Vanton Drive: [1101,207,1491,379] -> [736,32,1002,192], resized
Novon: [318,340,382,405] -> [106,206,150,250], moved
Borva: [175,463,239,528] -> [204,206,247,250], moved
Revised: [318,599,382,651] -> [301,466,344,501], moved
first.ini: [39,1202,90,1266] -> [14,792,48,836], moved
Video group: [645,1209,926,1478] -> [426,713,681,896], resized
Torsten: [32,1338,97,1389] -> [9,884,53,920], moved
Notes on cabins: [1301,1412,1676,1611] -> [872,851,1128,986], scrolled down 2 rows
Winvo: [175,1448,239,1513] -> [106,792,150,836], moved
* * *
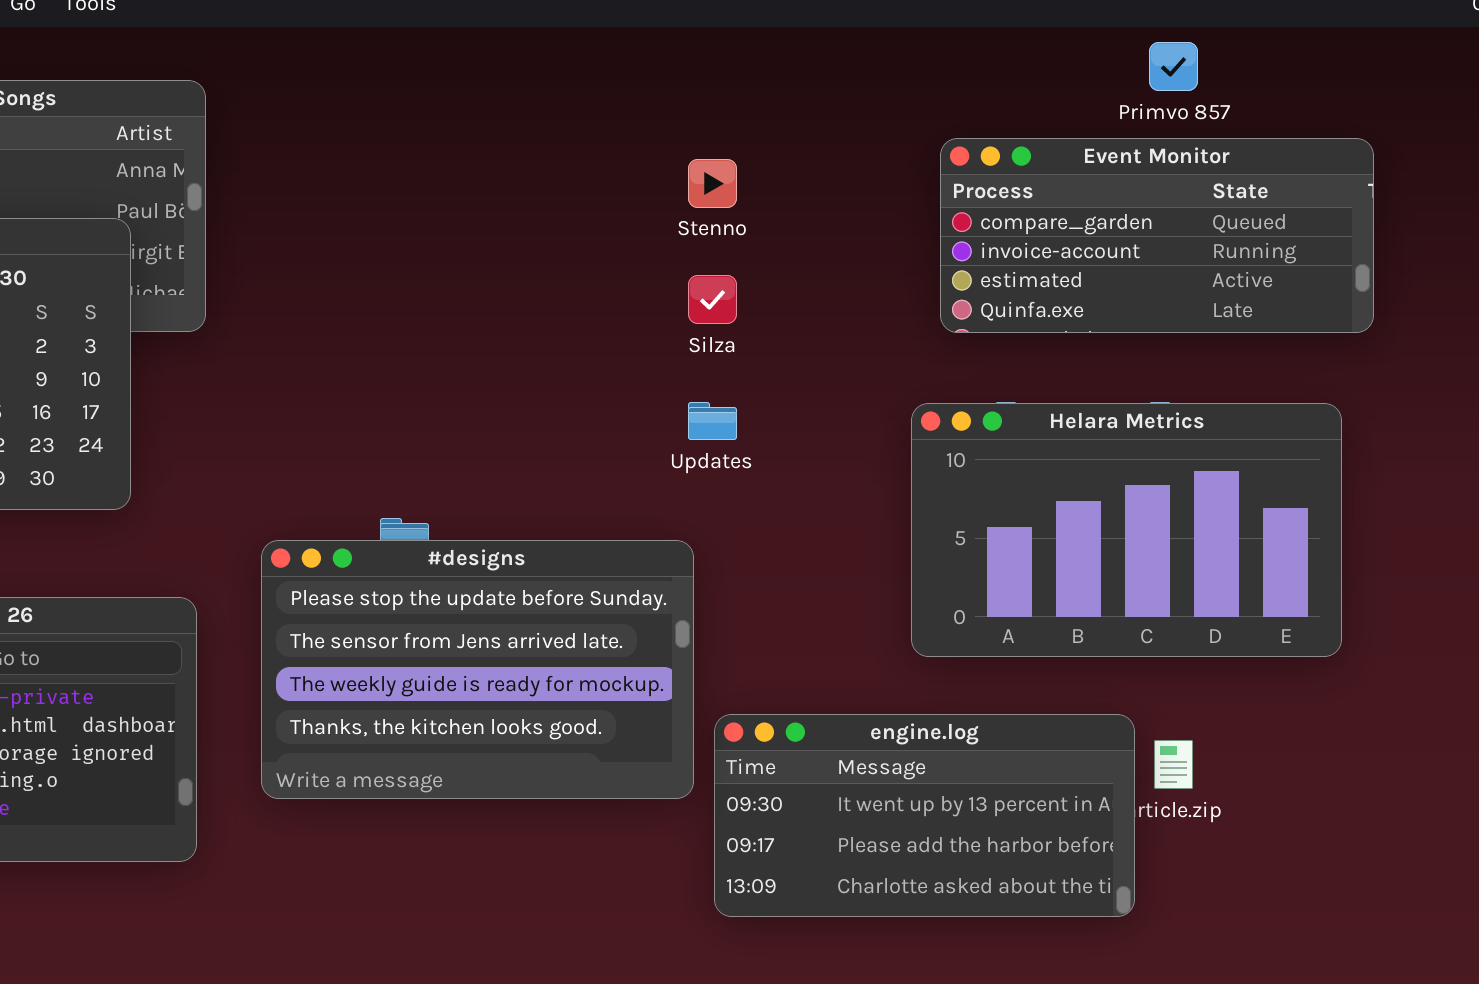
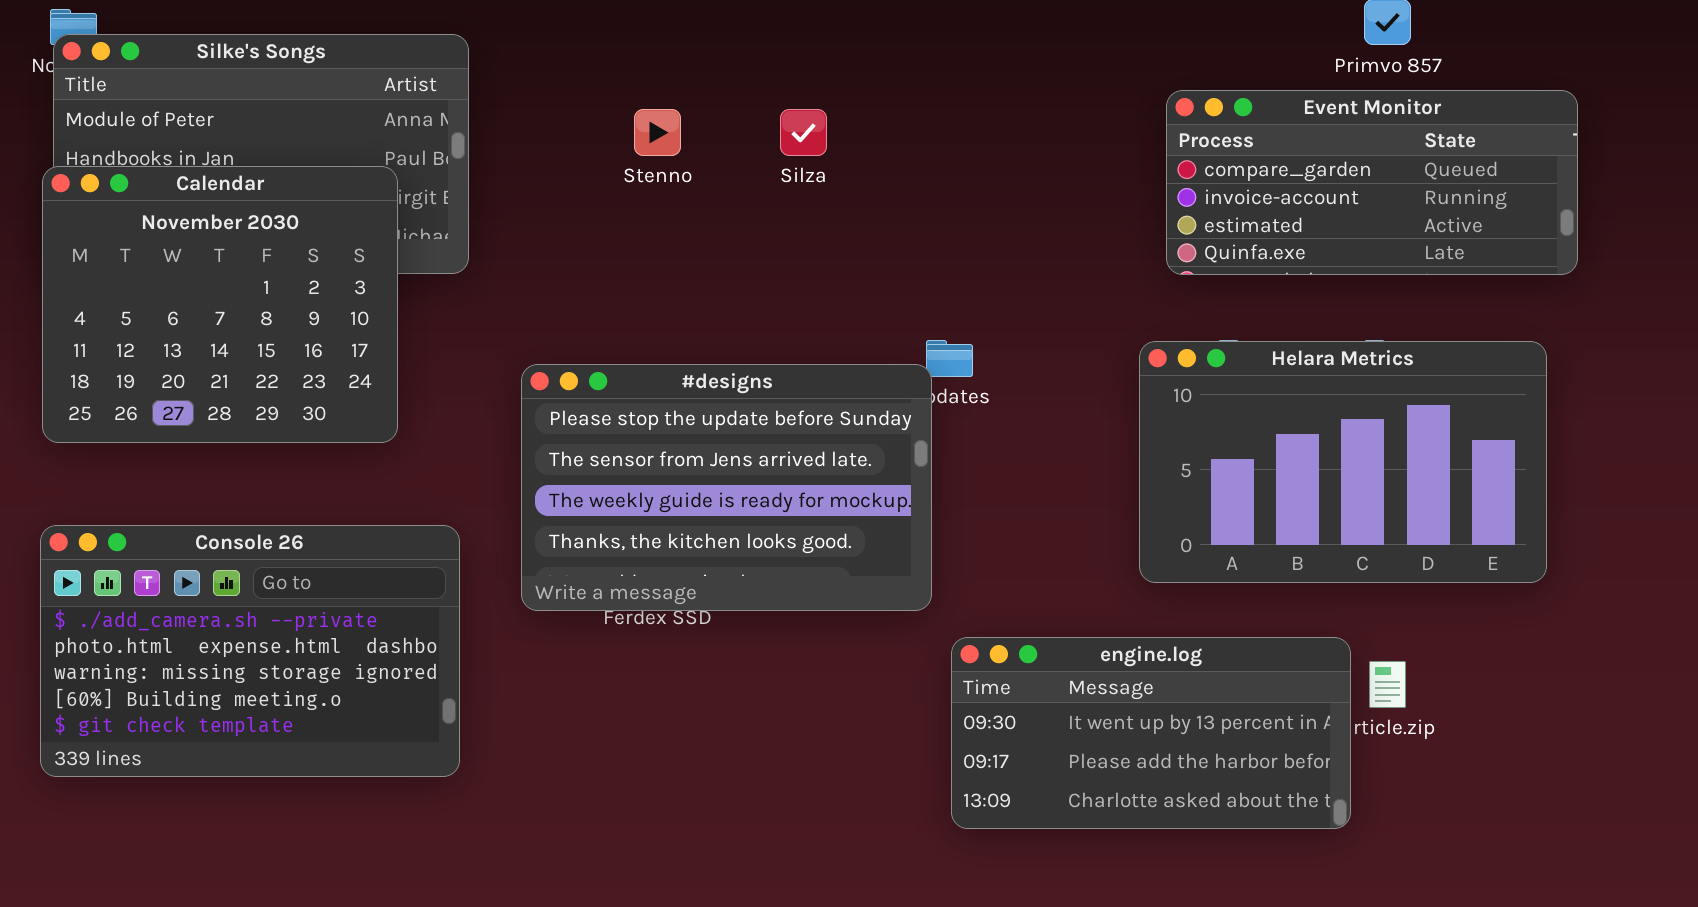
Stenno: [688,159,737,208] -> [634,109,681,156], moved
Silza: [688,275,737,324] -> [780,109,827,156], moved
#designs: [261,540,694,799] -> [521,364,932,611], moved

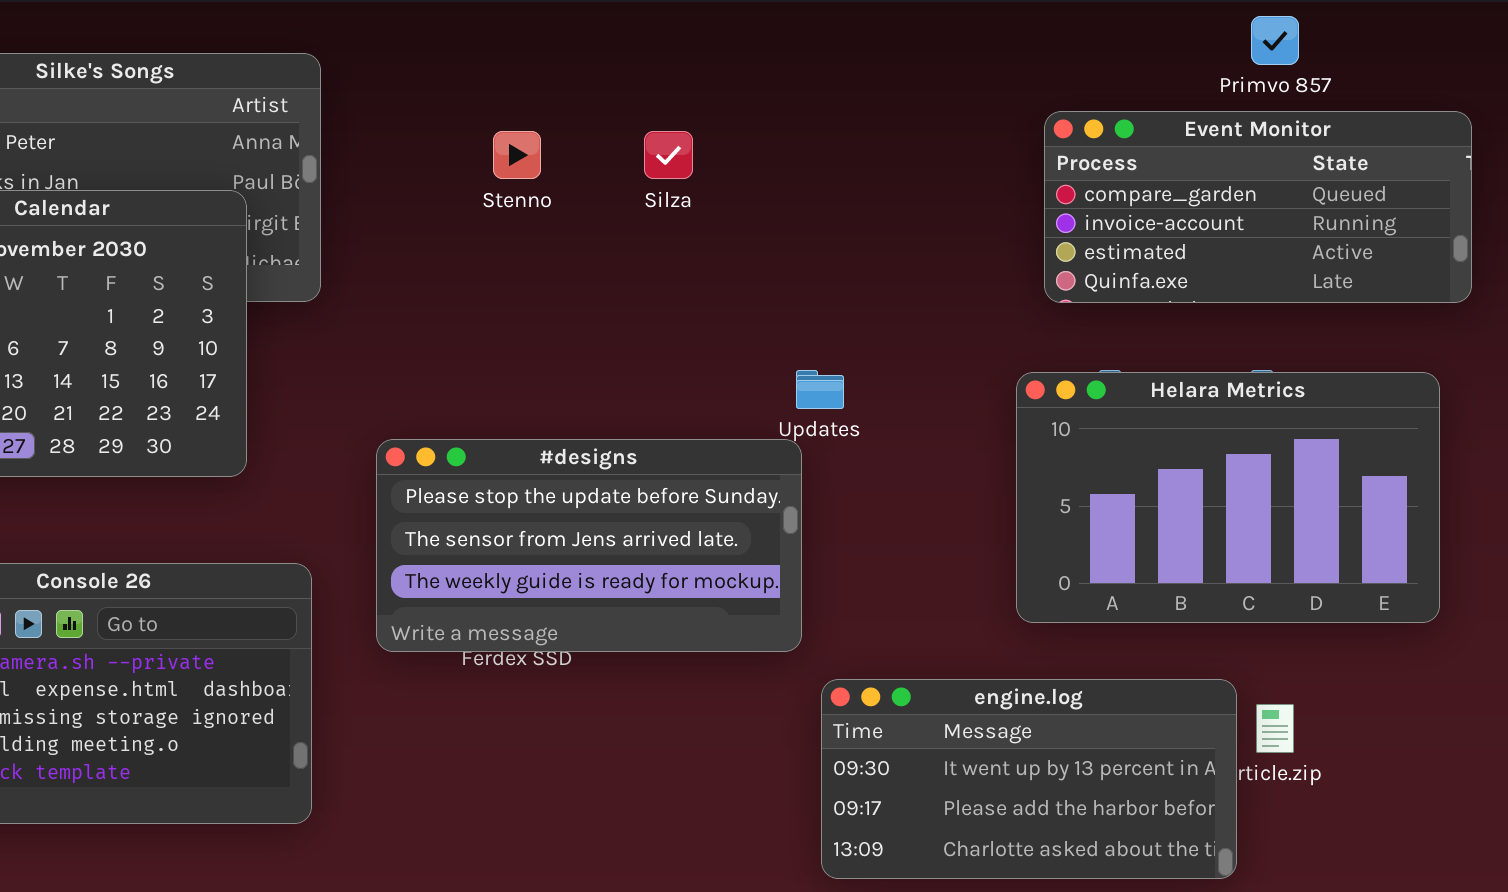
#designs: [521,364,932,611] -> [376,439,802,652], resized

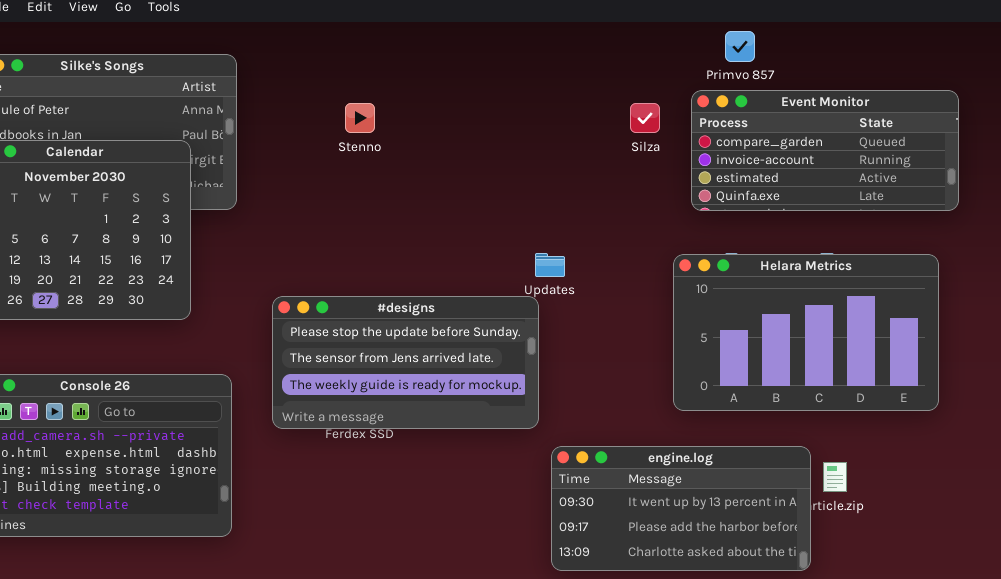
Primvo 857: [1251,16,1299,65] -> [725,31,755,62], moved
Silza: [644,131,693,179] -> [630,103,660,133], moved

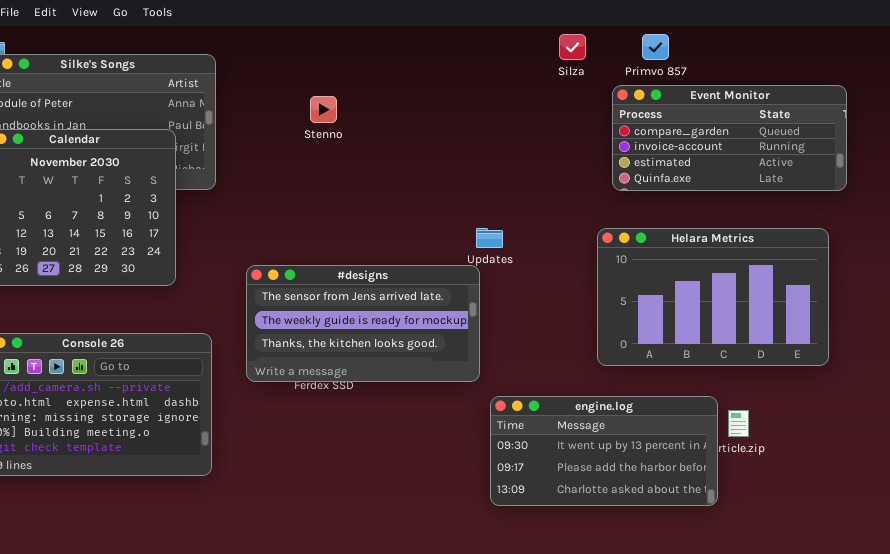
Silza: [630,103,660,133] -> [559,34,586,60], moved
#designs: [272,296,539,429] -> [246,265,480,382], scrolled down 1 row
* * *
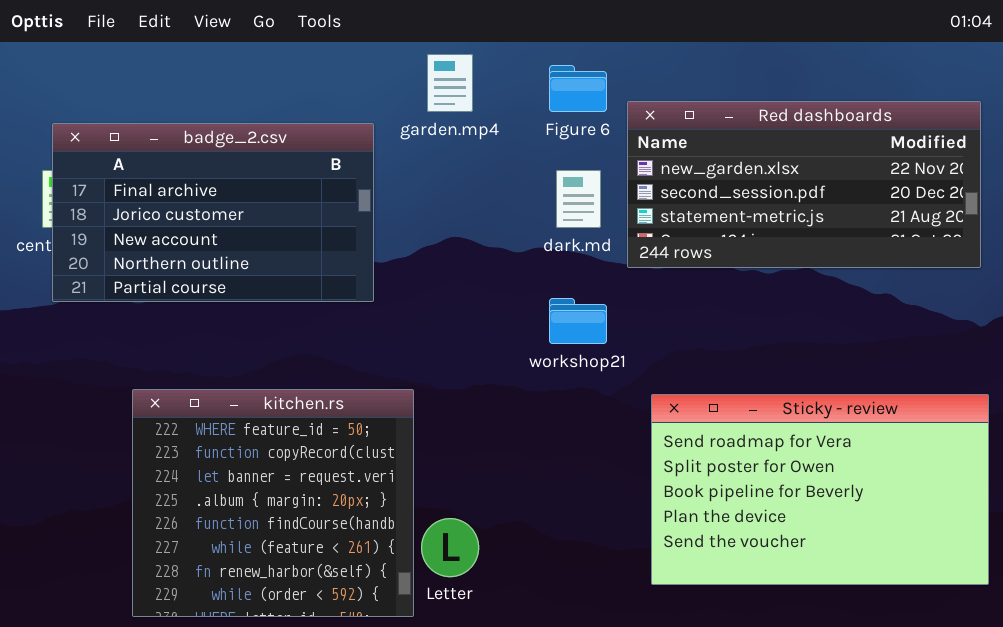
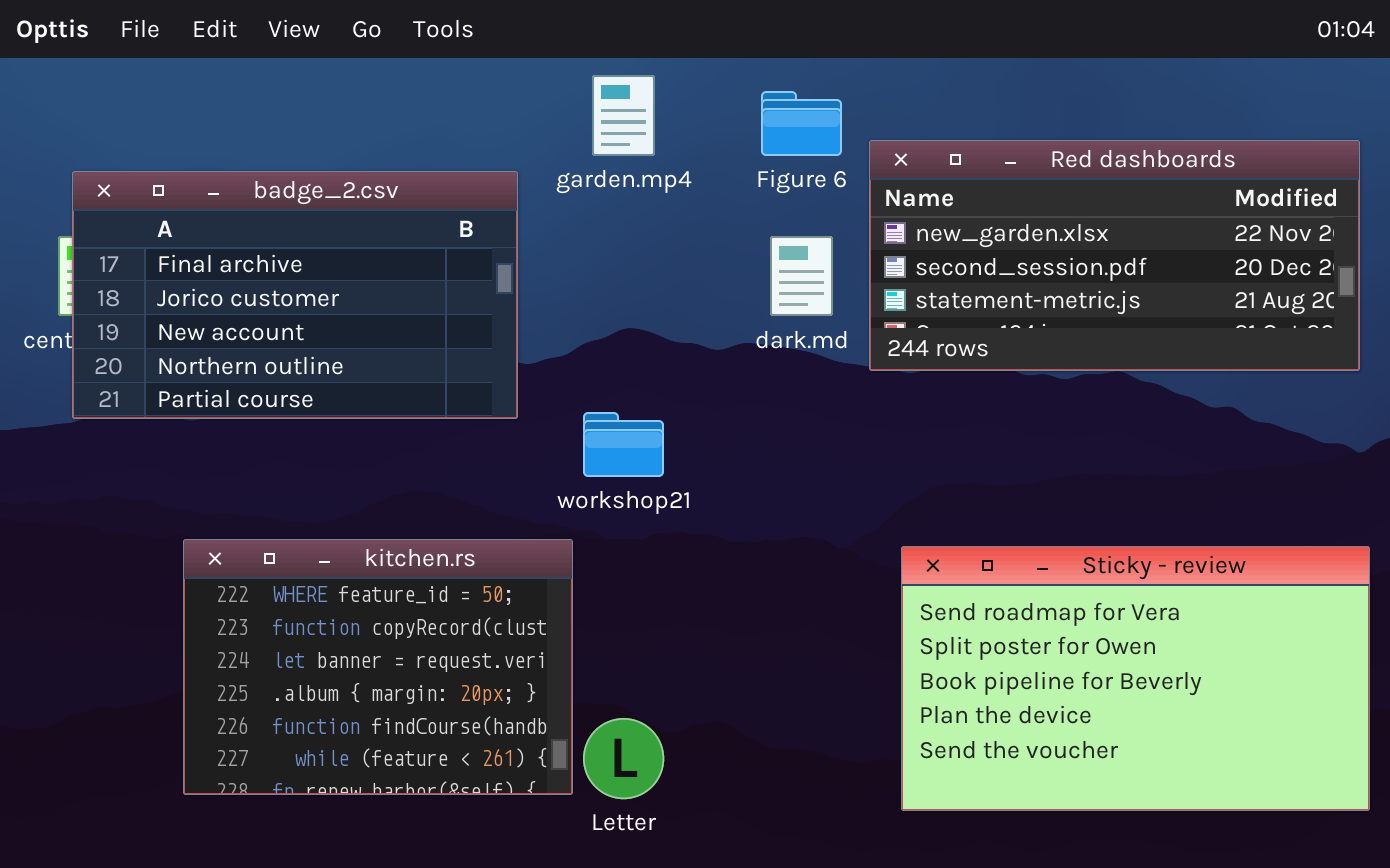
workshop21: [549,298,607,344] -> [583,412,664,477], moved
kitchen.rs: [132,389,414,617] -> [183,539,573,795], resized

**Exercise instructions:** Beginning at the line above that contains "Silza: [644,131,693,179] ->", repeat each line exactly through the one that contains "#designs: [272,296,539,429] ->", and leave out the pictures.

**Result for this exercise:**
Silza: [644,131,693,179] -> [630,103,660,133], moved

Silza: [630,103,660,133] -> [559,34,586,60], moved
#designs: [272,296,539,429] -> [246,265,480,382], scrolled down 1 row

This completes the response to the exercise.